[Scene edit records]
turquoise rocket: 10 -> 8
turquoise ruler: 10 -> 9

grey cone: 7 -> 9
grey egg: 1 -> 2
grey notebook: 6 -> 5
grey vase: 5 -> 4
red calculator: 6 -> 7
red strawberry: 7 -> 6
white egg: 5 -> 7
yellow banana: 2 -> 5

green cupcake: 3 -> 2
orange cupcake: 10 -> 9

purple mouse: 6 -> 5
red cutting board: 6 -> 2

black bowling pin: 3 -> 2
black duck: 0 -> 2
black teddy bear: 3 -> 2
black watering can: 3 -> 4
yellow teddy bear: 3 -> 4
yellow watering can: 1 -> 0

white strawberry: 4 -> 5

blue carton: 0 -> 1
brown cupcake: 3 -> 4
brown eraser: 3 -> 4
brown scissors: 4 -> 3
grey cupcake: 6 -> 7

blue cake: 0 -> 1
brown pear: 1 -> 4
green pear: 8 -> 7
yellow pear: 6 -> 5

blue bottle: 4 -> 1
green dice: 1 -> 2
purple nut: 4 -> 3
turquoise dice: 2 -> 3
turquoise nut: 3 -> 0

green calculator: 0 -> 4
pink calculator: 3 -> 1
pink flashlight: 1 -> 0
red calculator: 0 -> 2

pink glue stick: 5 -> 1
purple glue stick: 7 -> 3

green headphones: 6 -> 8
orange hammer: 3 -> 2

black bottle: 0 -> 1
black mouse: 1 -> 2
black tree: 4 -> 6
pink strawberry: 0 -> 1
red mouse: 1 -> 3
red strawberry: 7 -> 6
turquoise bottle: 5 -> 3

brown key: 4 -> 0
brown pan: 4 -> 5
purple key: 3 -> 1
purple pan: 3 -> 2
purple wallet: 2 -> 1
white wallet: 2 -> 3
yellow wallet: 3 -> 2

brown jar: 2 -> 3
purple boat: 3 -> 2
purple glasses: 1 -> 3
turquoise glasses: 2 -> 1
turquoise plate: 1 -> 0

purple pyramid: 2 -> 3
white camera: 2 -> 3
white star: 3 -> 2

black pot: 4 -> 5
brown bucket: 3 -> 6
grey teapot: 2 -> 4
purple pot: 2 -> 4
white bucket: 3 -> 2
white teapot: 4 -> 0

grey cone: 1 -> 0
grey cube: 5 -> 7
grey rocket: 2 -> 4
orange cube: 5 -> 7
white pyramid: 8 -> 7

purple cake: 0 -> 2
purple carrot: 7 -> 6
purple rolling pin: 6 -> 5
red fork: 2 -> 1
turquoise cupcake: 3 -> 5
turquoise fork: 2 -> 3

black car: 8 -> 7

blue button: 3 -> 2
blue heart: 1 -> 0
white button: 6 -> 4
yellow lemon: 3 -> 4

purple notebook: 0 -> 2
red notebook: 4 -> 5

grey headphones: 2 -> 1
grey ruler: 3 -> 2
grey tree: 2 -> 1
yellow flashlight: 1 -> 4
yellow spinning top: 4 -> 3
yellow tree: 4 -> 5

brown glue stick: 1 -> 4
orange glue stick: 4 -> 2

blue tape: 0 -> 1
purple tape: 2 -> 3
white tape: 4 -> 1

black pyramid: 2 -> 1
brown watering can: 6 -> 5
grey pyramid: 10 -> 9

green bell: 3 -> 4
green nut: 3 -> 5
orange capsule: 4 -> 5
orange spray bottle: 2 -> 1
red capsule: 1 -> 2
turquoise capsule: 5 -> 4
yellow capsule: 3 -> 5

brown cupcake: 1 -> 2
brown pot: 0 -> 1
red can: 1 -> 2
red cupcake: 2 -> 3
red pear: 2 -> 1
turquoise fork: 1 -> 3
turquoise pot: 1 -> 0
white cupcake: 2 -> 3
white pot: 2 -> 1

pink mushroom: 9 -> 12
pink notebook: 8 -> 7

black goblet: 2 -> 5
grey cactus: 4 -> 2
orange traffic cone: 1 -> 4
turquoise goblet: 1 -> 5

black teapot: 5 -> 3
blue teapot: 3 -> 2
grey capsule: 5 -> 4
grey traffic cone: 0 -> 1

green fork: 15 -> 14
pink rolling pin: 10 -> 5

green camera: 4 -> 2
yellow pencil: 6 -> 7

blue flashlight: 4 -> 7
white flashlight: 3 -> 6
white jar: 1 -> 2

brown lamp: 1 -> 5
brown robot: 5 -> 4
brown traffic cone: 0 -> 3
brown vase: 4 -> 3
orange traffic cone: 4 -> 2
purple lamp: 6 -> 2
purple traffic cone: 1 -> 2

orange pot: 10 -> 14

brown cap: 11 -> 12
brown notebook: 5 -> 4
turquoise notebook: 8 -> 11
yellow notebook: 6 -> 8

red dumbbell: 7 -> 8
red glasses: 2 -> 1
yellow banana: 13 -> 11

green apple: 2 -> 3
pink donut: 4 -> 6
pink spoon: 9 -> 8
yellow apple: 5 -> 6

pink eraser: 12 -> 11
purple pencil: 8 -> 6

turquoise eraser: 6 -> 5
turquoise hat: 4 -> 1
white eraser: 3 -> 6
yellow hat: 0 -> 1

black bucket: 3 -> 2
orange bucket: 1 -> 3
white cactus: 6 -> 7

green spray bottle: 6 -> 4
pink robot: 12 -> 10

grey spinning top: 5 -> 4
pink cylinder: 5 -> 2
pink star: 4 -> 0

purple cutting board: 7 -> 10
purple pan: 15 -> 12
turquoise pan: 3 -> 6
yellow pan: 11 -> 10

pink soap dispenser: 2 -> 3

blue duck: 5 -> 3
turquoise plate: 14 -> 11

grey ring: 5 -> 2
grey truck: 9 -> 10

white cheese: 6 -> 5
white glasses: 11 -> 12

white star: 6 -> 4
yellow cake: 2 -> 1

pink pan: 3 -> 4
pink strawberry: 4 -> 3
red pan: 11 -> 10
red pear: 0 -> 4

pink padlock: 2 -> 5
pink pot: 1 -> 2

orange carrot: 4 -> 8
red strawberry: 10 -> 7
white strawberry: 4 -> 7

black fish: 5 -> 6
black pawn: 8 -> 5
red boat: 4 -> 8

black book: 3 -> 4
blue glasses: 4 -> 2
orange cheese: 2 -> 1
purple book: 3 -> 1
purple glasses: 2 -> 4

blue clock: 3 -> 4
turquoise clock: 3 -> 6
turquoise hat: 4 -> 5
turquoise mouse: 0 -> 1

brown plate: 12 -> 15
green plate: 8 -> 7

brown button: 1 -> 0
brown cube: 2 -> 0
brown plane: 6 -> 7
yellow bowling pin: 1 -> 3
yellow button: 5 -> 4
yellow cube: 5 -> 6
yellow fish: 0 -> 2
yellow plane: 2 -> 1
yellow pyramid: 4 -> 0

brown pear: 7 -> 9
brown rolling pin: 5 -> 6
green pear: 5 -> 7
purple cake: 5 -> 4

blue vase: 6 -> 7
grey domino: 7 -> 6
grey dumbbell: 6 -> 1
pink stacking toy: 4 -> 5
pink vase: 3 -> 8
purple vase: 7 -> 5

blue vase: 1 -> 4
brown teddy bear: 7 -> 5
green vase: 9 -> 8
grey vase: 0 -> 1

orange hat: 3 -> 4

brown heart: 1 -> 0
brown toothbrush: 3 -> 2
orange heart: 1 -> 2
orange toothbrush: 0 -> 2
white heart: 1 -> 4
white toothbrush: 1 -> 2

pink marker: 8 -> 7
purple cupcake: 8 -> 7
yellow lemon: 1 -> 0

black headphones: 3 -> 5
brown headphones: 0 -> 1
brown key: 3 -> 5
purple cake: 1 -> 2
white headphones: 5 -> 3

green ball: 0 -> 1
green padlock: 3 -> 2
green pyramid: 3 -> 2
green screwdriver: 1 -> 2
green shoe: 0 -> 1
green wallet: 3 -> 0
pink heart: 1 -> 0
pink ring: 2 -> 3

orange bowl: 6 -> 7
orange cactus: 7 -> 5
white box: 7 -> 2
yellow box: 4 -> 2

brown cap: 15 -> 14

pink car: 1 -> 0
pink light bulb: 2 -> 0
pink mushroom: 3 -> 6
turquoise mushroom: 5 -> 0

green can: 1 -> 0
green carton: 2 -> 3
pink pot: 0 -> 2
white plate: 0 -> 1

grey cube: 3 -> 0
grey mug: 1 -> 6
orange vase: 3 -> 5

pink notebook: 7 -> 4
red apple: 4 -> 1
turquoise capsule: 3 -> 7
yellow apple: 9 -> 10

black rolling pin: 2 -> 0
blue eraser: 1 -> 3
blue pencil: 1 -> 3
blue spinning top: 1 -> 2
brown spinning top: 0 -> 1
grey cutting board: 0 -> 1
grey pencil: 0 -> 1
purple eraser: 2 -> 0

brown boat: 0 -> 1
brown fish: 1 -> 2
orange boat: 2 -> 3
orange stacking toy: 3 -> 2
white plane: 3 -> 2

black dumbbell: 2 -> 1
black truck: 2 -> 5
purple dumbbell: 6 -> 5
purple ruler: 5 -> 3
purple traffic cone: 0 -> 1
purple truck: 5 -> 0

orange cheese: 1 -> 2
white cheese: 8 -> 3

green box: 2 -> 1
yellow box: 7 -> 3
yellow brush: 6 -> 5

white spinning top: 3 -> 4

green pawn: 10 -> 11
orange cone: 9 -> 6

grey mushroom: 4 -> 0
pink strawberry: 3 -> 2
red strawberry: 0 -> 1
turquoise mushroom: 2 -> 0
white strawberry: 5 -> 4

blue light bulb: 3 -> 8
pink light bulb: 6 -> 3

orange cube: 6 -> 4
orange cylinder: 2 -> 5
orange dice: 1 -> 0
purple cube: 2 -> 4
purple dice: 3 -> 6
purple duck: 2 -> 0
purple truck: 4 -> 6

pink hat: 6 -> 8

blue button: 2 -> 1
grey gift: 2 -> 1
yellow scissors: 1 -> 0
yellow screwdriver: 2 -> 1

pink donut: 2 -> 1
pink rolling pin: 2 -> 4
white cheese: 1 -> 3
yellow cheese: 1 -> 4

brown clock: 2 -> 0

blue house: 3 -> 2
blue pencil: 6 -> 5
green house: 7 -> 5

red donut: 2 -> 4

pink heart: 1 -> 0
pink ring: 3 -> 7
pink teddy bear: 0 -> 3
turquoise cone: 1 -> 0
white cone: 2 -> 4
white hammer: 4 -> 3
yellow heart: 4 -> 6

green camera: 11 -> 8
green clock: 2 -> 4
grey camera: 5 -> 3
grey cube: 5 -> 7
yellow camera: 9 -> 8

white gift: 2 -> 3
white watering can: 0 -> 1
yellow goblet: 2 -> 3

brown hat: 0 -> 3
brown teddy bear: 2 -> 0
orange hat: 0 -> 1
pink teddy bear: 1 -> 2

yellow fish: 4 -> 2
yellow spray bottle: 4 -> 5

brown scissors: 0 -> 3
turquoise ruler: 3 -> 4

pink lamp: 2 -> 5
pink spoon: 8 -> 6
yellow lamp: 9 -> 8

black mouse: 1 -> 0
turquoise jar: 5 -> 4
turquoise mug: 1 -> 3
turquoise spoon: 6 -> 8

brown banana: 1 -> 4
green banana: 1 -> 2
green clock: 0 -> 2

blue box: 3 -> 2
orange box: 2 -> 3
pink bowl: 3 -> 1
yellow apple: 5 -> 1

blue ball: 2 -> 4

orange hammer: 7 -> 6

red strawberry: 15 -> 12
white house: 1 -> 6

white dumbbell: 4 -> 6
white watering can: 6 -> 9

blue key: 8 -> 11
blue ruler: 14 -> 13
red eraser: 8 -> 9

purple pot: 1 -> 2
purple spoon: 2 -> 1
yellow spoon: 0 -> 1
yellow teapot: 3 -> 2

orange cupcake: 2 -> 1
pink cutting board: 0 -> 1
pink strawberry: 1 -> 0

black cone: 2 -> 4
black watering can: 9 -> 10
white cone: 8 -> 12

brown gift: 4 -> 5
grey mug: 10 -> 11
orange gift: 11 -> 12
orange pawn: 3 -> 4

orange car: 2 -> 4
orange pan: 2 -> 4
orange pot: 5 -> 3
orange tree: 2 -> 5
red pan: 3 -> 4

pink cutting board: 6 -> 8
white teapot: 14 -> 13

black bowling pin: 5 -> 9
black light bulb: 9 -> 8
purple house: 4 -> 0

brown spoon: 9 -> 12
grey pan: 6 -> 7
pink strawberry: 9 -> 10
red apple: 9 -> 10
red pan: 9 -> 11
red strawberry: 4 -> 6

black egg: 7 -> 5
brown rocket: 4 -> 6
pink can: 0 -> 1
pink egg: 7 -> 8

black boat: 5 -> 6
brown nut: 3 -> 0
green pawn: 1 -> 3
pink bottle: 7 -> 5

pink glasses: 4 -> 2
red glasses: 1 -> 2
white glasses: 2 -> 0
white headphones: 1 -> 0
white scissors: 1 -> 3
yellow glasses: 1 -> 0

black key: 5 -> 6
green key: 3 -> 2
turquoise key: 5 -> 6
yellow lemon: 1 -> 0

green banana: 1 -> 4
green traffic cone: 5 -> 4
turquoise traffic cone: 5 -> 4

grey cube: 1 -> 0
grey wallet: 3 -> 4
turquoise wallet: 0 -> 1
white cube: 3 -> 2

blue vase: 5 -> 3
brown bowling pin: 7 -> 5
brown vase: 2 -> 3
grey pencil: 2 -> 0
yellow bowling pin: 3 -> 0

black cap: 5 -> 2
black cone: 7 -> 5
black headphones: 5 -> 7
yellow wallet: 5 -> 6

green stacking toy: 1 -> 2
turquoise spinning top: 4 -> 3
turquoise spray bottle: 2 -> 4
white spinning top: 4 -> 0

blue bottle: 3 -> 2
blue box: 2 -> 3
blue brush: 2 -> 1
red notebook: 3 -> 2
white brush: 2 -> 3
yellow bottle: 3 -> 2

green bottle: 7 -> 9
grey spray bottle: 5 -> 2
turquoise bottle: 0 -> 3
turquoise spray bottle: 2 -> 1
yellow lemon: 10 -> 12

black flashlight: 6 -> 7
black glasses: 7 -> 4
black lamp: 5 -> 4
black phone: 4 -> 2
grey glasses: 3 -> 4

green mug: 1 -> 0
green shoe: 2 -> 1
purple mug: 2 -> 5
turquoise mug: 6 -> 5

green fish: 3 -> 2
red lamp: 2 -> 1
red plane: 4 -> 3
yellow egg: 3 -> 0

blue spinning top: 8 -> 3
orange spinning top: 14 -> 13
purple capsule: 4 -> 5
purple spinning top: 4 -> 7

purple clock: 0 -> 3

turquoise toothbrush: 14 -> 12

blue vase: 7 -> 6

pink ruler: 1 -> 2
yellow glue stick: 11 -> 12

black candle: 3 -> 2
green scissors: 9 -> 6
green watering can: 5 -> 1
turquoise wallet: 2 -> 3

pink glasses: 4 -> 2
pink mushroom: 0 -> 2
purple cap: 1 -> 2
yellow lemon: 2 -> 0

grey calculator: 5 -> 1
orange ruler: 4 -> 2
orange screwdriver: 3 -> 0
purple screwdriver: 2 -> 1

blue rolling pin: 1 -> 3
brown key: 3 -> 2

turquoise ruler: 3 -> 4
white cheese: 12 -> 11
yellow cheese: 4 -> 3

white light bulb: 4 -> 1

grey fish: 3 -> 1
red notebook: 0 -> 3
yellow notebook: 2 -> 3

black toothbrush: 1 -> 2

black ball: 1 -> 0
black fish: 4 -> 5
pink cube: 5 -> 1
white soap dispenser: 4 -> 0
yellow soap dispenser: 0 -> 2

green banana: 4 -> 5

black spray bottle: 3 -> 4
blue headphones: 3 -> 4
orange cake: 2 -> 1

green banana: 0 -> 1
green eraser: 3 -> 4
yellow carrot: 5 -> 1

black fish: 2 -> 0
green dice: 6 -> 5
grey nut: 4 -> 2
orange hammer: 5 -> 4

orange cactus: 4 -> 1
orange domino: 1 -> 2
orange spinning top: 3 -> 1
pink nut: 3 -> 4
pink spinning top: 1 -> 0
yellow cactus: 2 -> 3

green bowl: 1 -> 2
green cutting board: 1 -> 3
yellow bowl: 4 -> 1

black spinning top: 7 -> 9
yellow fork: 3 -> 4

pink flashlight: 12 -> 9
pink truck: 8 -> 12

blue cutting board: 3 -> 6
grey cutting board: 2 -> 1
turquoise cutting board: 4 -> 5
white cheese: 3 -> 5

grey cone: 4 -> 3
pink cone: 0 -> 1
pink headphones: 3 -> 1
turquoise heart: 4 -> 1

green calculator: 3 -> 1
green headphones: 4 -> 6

Work task: Within the data, how many lines hold the word "duck"? State only that number.

Result of the exercise: 3